• **Provided records**:

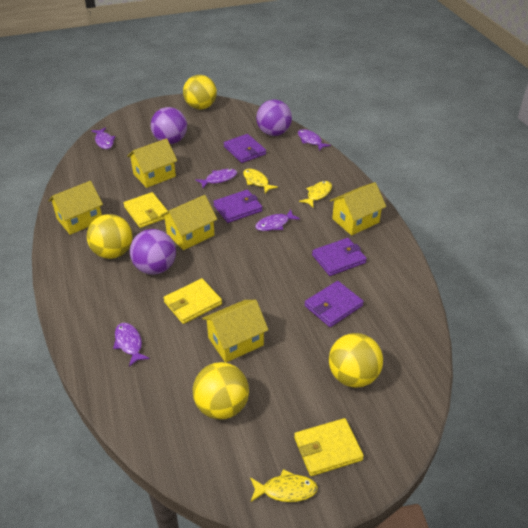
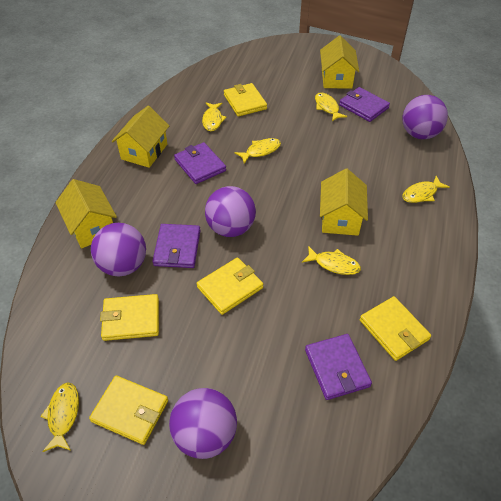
purple ball: 3 -> 4
purple fish: 5 -> 0
yellow ball: 4 -> 0
yellow fish: 3 -> 6
yellow house: 5 -> 4
yellow wallet: 3 -> 5

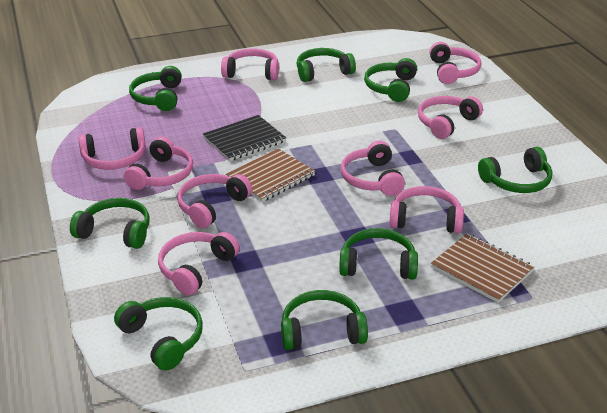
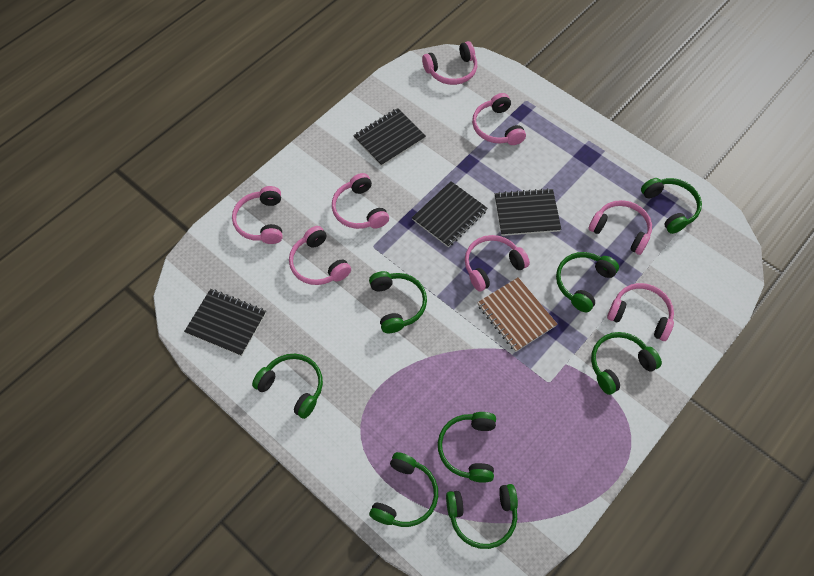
black notebook: 1 -> 4
brown notebook: 2 -> 1
pink headphones: 9 -> 8

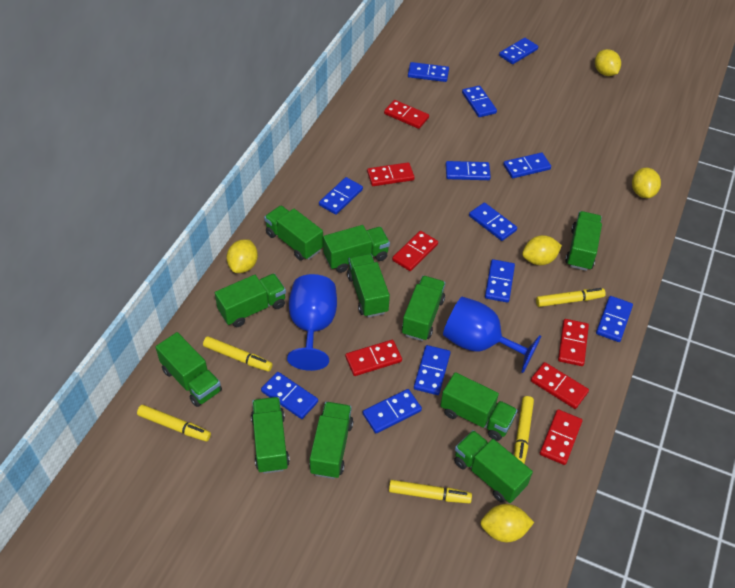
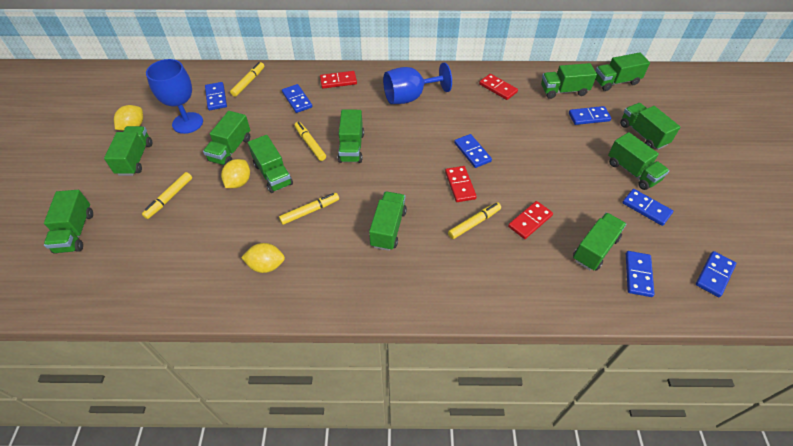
blue domino: 12 -> 7
red domino: 7 -> 4
yellow lemon: 5 -> 3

• **What you have to do**: Your answer should be the lines of the records that include the word "notebook".

• **Solution for this problem**:
black notebook: 1 -> 4
brown notebook: 2 -> 1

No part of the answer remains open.